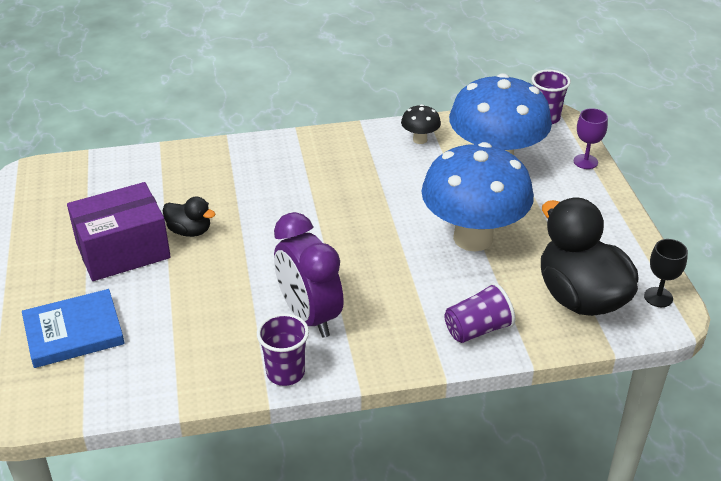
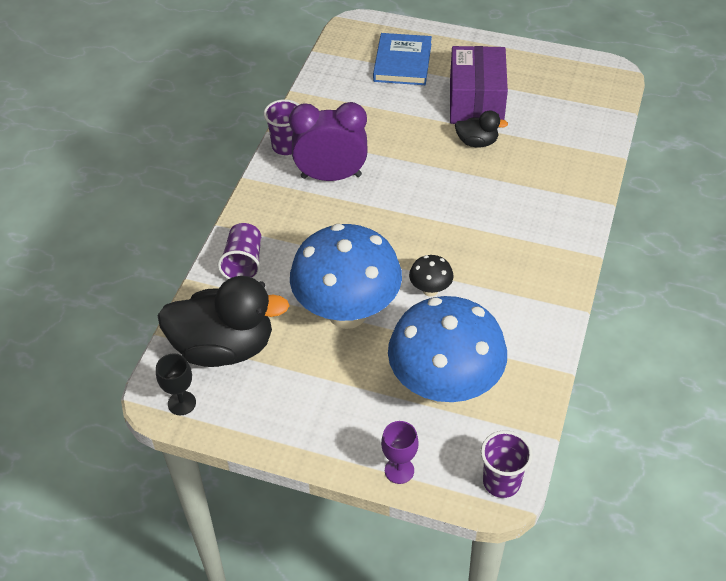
camera: 120 degrees right, 10 degrees up
(189, 231) = (477, 142): black duck -> black duck turned 135 degrees counterclockwise
(420, 139) = (522, 344): black mushroom -> black mushroom (430, 290)

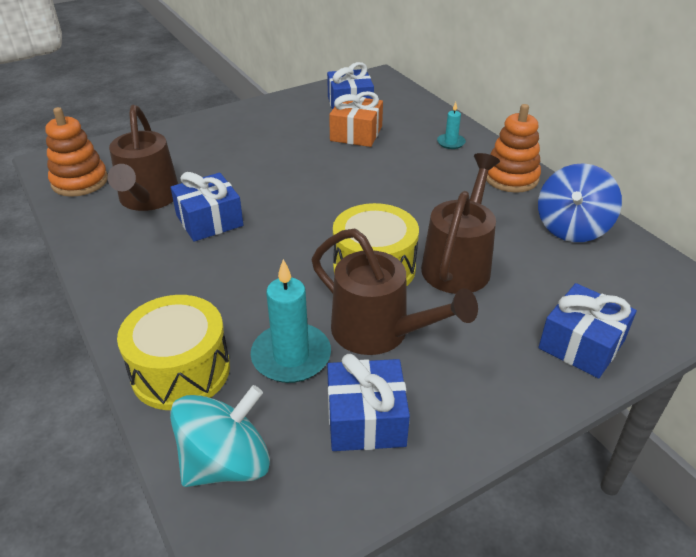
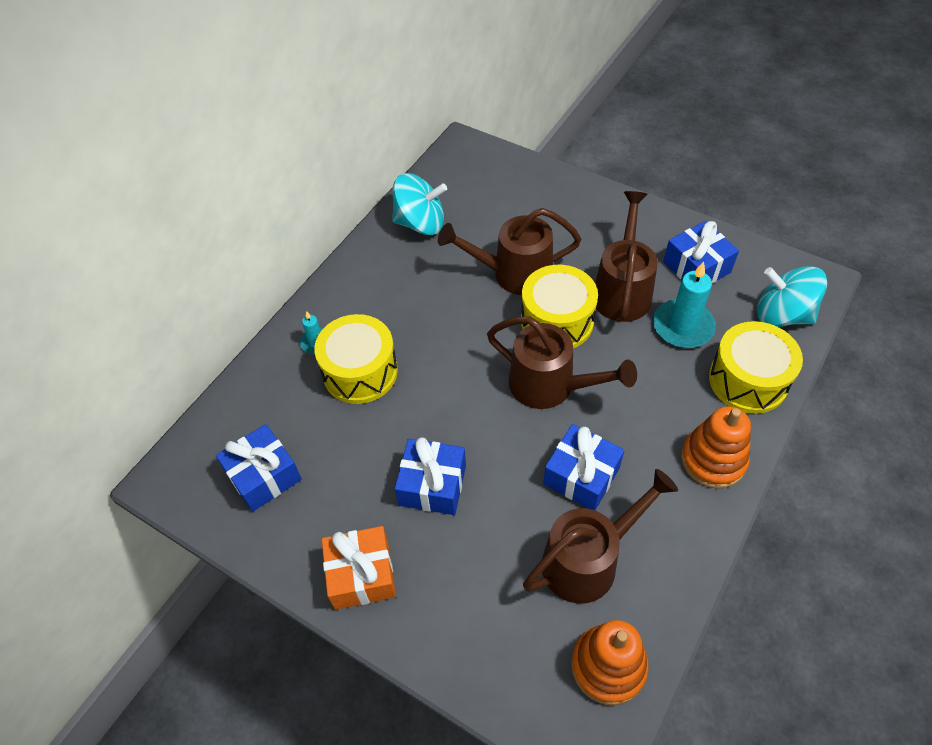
camera: 115 degrees left, 15 degrees up
(305, 237) = (551, 386): none -> brown watering can
(356, 133) = (338, 434): orange gift -> orange gift (361, 575)
(405, 153) = (360, 372): none -> yellow drum
(511, 178) = (362, 278): orange stacking toy -> orange stacking toy (713, 460)
(571, 228) = (420, 223): blue spinning top -> turquoise spinning top
(581, 344) = (553, 192): blue gift -> blue gift (432, 485)

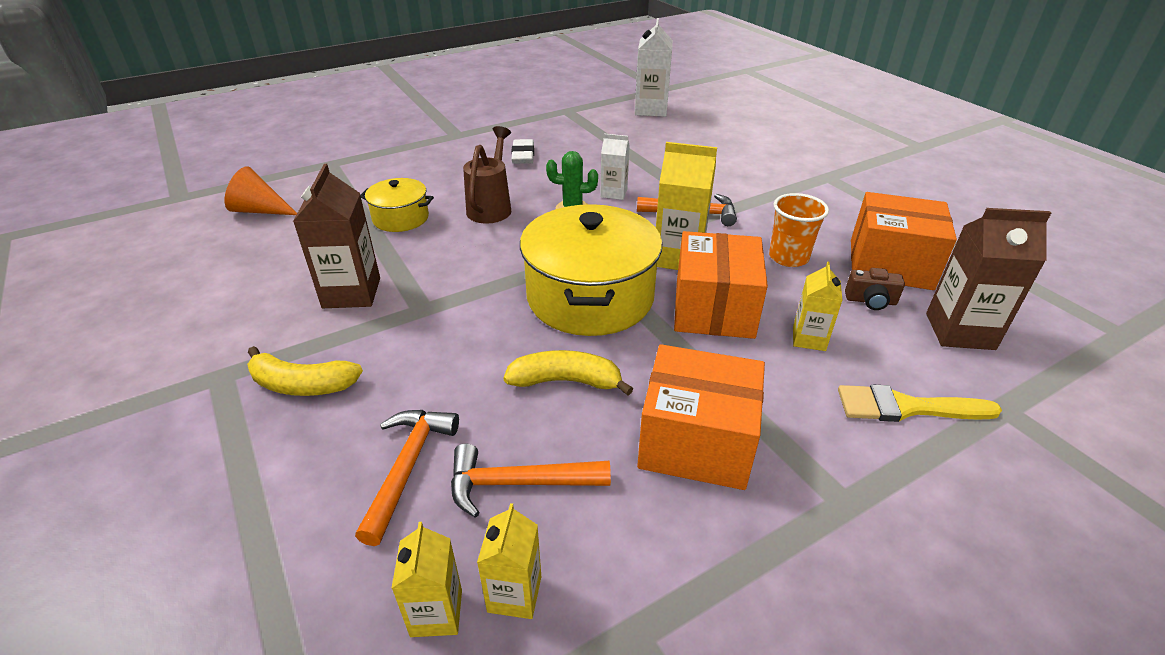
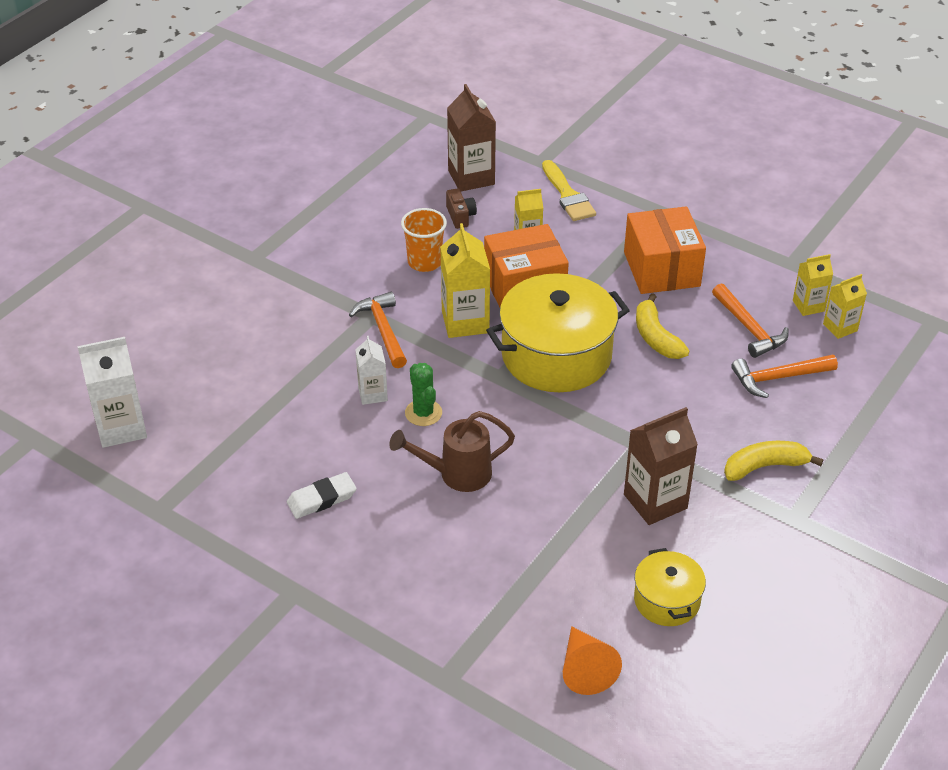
camera: 115 degrees left, 5 degrees up
(302, 385) = (764, 466): yellow banana -> yellow banana turned 90 degrees counterclockwise
(401, 218) = (522, 535): yellow pot -> yellow pot (667, 600)
(890, 264) = (400, 210): orange box -> none

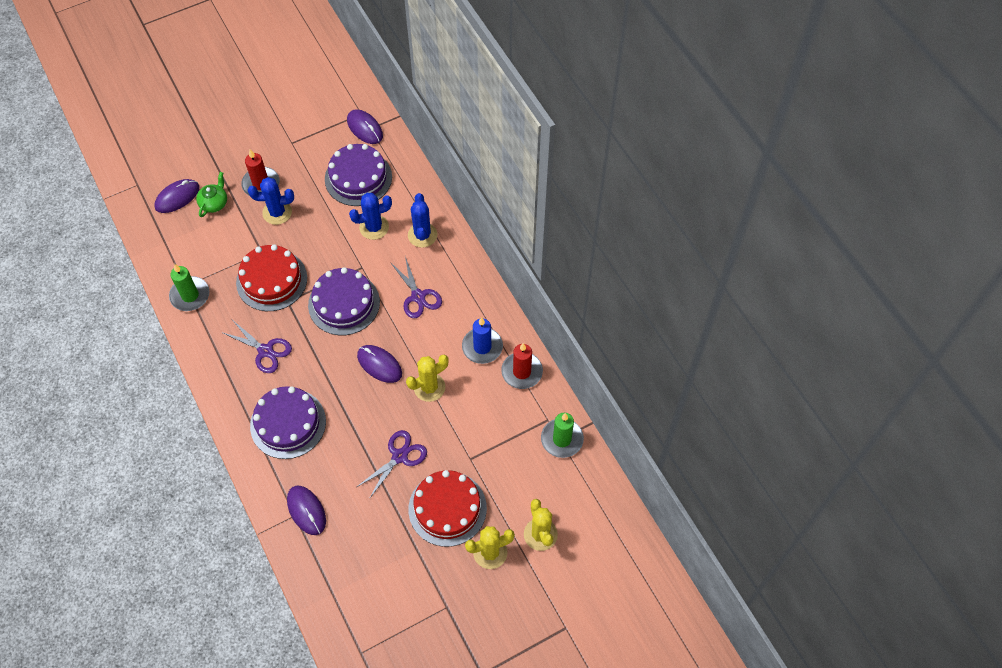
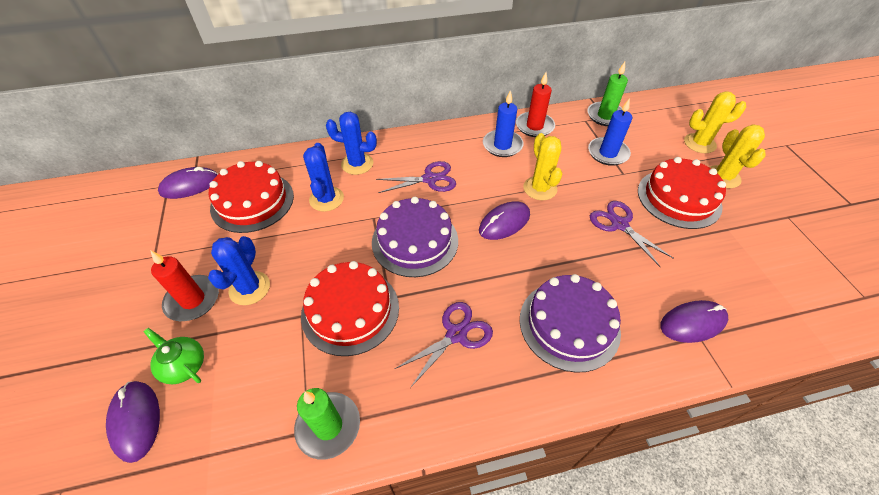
camera: 75 degrees left, 10 degrees down
(358, 178) = (252, 201): purple cake -> red cake
(497, 443) = (608, 153): none -> blue candle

### [What needs to be done]
Reproduce word for word the lines running from the line with "(890, 264) = (400, 210): orange box -> none" through the end of the data, both included, and nothing else; leave out the pictures.

### [Reply to the task]
(890, 264) = (400, 210): orange box -> none

camera: 75 degrees left, 10 degrees down
(358, 178) = (252, 201): purple cake -> red cake
(497, 443) = (608, 153): none -> blue candle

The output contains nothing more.